→ What you should do: Two lines mark the range in the entries below: the one holding "tan cone M9 level 1 -> black cone M9 level 1" and the one holding "purple plate N8:O8". Set down those two and all lines between them, exactly.

→ Records for the exercise:
▼
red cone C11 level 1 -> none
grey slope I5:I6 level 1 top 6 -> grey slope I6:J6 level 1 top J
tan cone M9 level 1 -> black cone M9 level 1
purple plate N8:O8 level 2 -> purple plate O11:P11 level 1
▲
▼
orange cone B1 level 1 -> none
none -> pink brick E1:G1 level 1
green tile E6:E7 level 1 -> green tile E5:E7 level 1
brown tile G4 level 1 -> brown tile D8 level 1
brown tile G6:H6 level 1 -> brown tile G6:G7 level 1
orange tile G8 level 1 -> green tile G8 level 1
▲
→ Reply:
tan cone M9 level 1 -> black cone M9 level 1
purple plate N8:O8 level 2 -> purple plate O11:P11 level 1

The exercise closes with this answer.